What is needed: From the line below that contains "replaced: teddy bear" to the line that contains "recoloured: tall hat", repeat every line exactly, both ends included, and nothing else.

The input:
::::

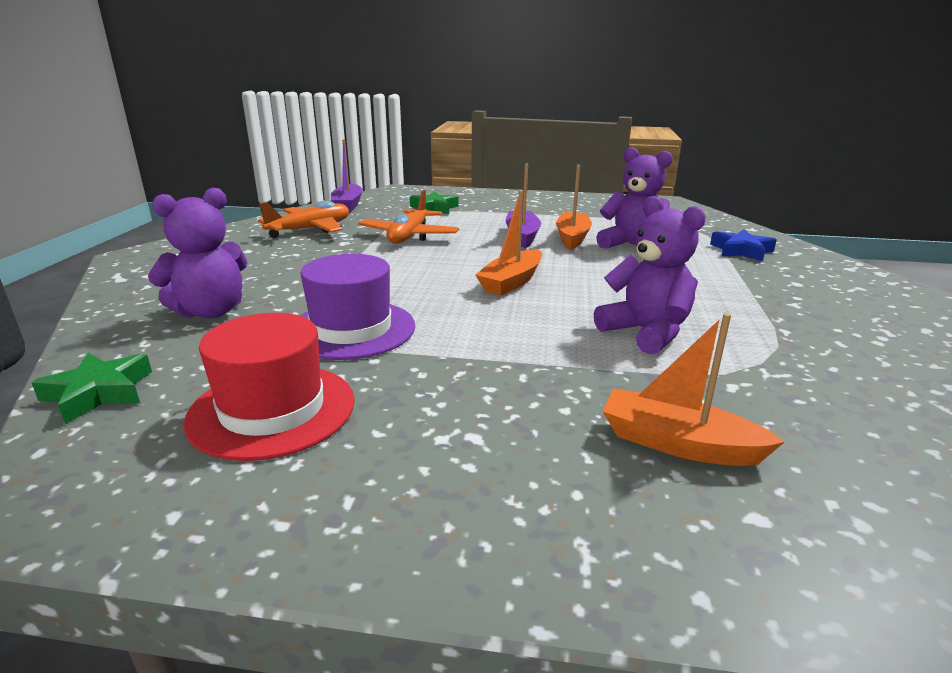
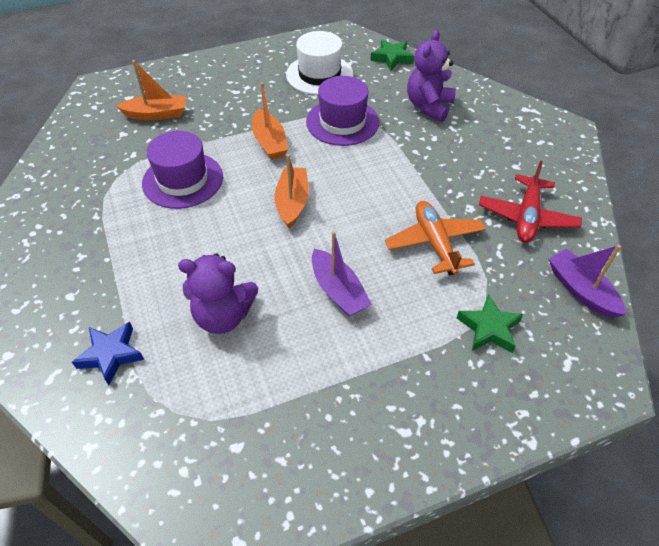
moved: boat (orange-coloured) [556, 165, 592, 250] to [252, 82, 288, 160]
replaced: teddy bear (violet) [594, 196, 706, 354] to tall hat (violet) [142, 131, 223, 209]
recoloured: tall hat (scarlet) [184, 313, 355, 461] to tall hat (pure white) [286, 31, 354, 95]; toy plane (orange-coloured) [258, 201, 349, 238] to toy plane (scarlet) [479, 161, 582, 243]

::::

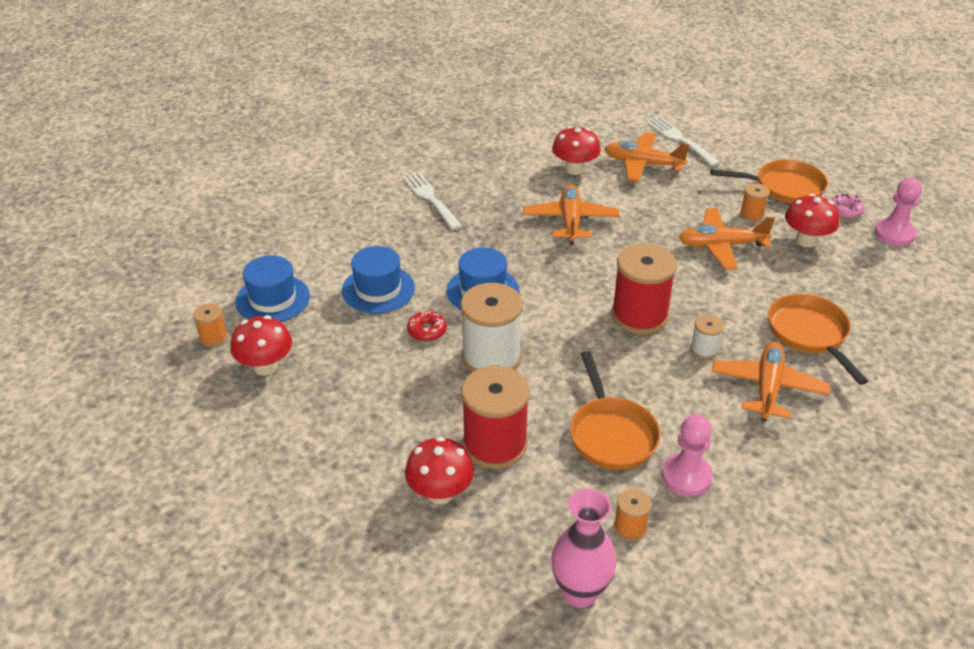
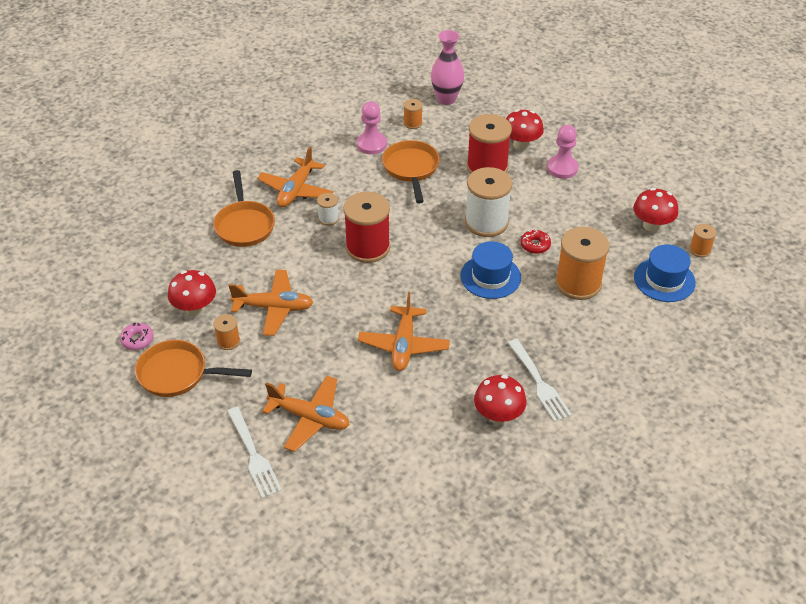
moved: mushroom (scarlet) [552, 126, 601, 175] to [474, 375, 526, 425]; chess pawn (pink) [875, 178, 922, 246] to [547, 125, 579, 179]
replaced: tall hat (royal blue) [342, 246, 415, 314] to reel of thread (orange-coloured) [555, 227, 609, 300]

::::

Response to the task:
replaced: teddy bear (violet) [594, 196, 706, 354] to tall hat (violet) [142, 131, 223, 209]
recoloured: tall hat (scarlet) [184, 313, 355, 461] to tall hat (pure white) [286, 31, 354, 95]; toy plane (orange-coloured) [258, 201, 349, 238] to toy plane (scarlet) [479, 161, 582, 243]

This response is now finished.